Exercise brief - Check each line of the data, and copy those where "turquoise" appears.

Task material Block Start

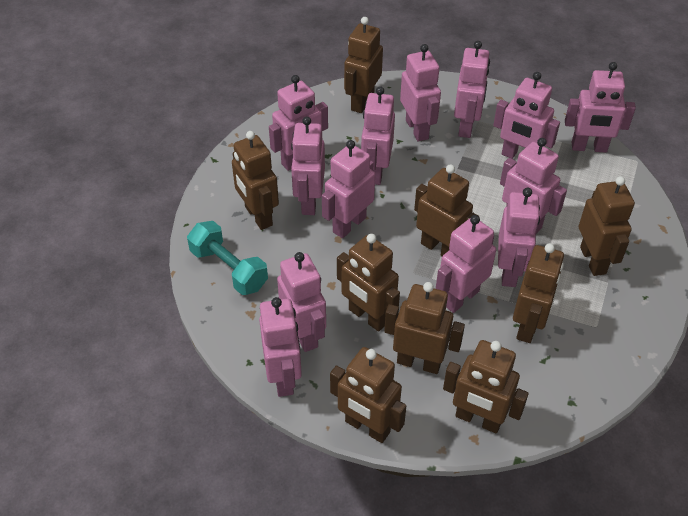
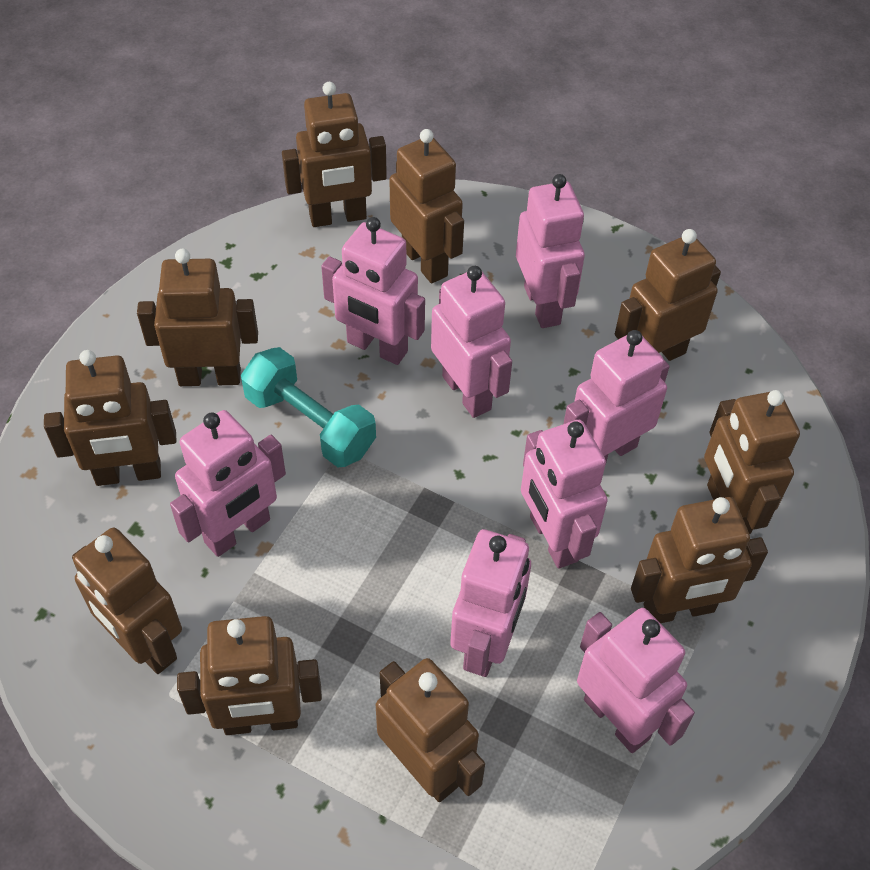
brown robot: 9 -> 10
pink robot: 13 -> 8

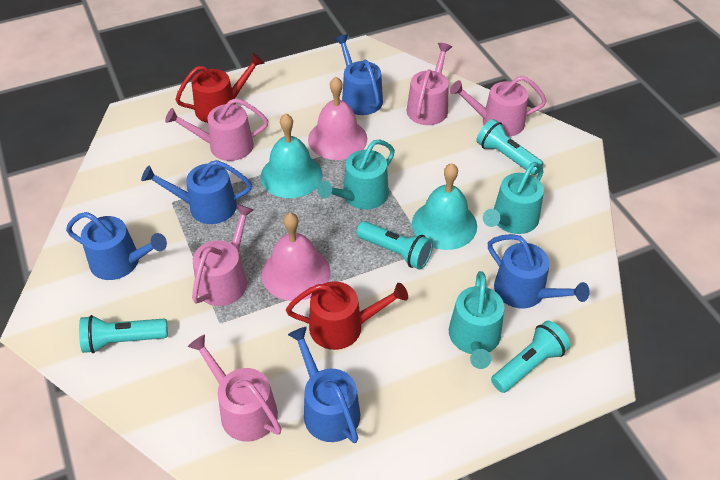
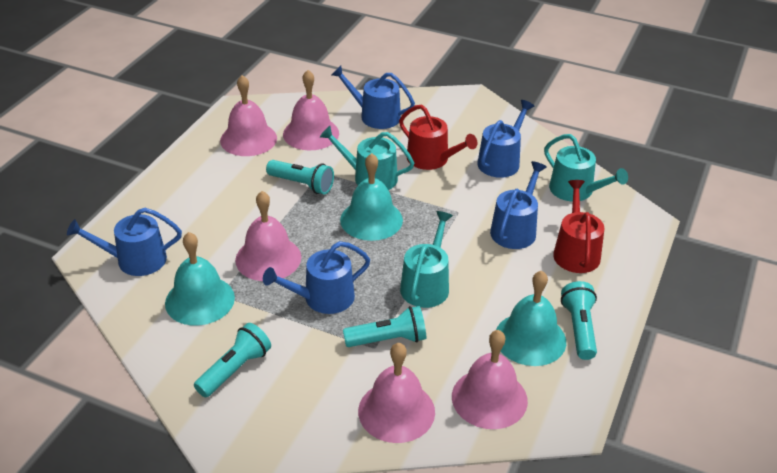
pink bell: 2 -> 5
pink watering can: 5 -> 0
turquoise bell: 2 -> 3

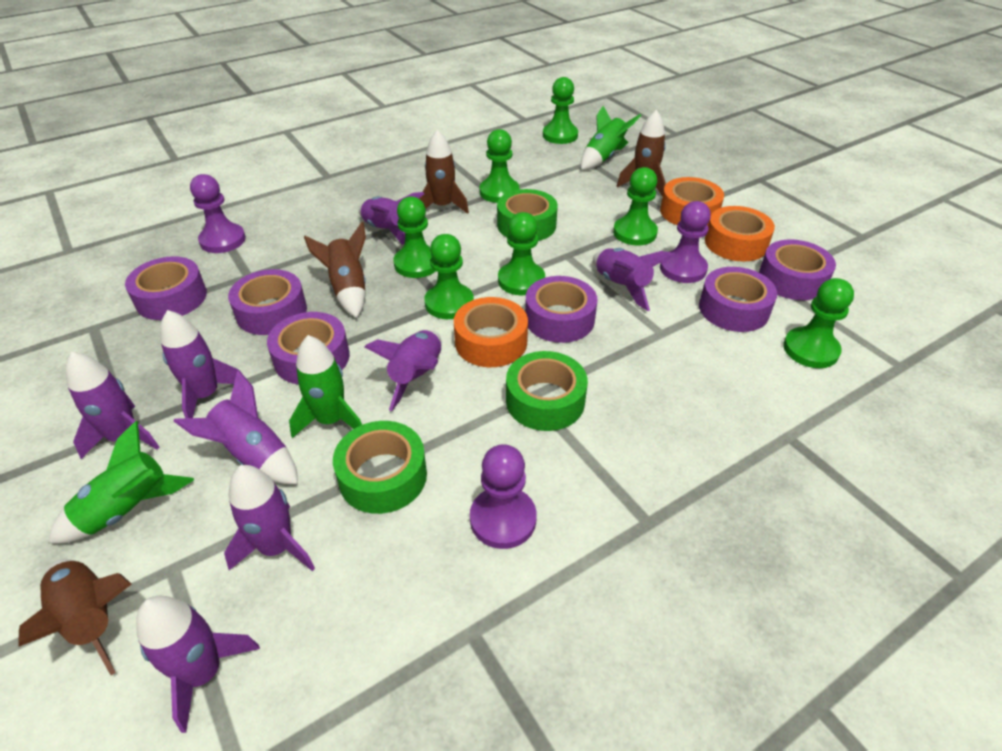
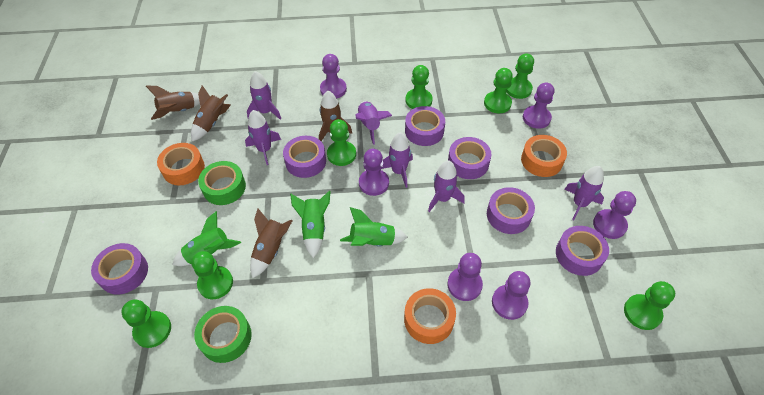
green tape: 3 -> 2
purple pawn: 3 -> 6
purple rocket: 8 -> 6

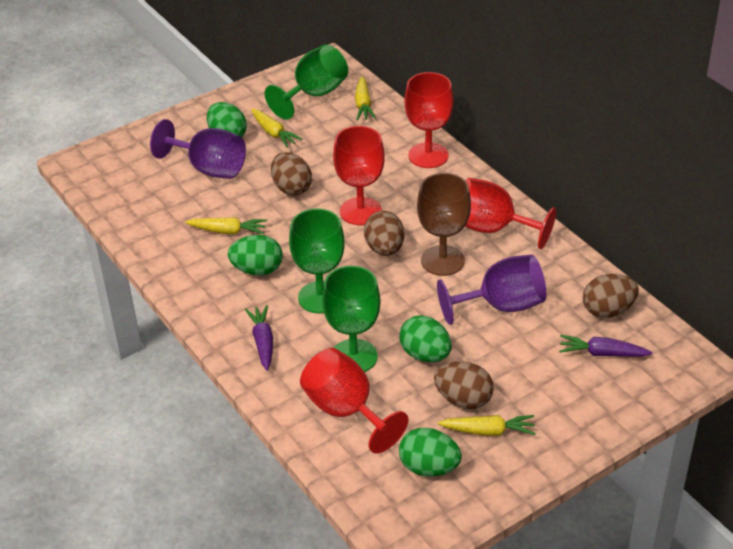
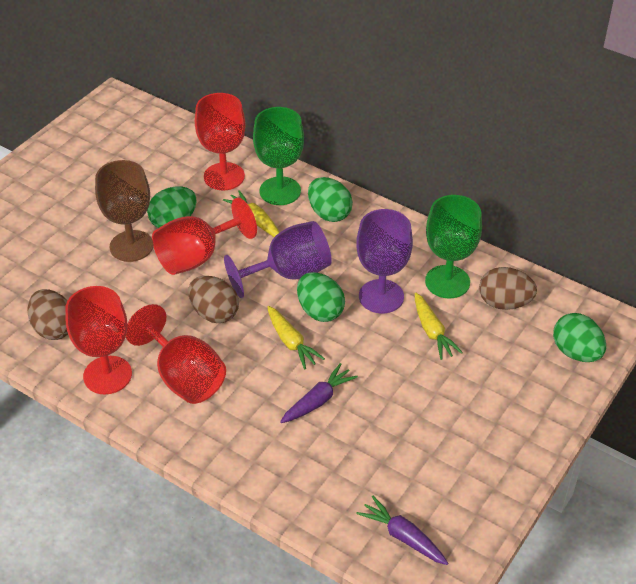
brown egg: 4 -> 3
green goblet: 3 -> 2
yellow carrot: 4 -> 3

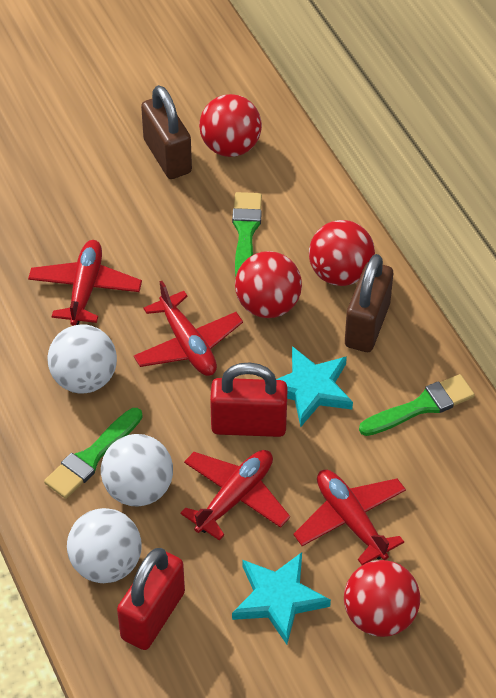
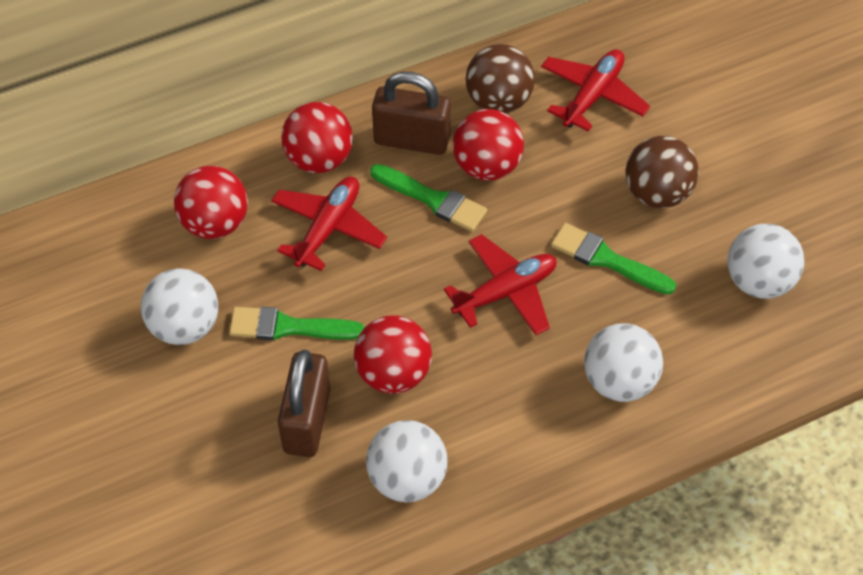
brown ball: 0 -> 2
red padlock: 2 -> 0
red plane: 4 -> 3
turquoise star: 2 -> 0
white ball: 3 -> 4

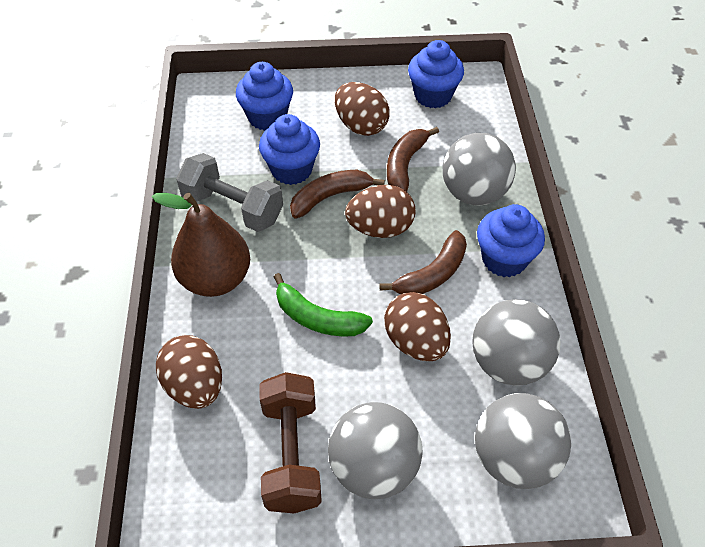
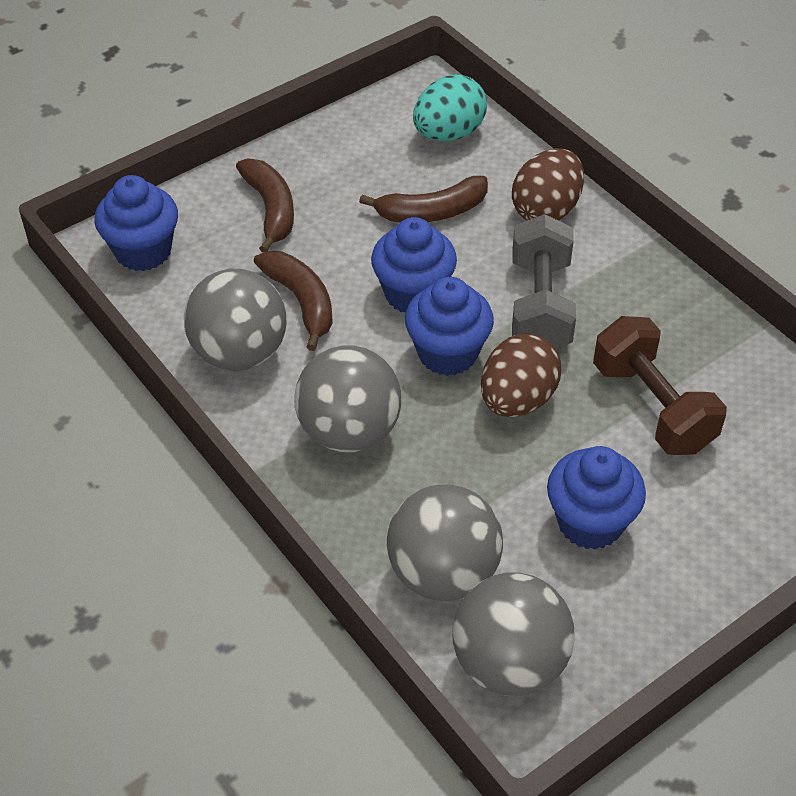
brown egg: 4 -> 2
brown pear: 1 -> 0
green banana: 1 -> 0
turquoise egg: 0 -> 1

Task material Block End

Answer section -
turquoise bell: 2 -> 3
turquoise star: 2 -> 0
turquoise egg: 0 -> 1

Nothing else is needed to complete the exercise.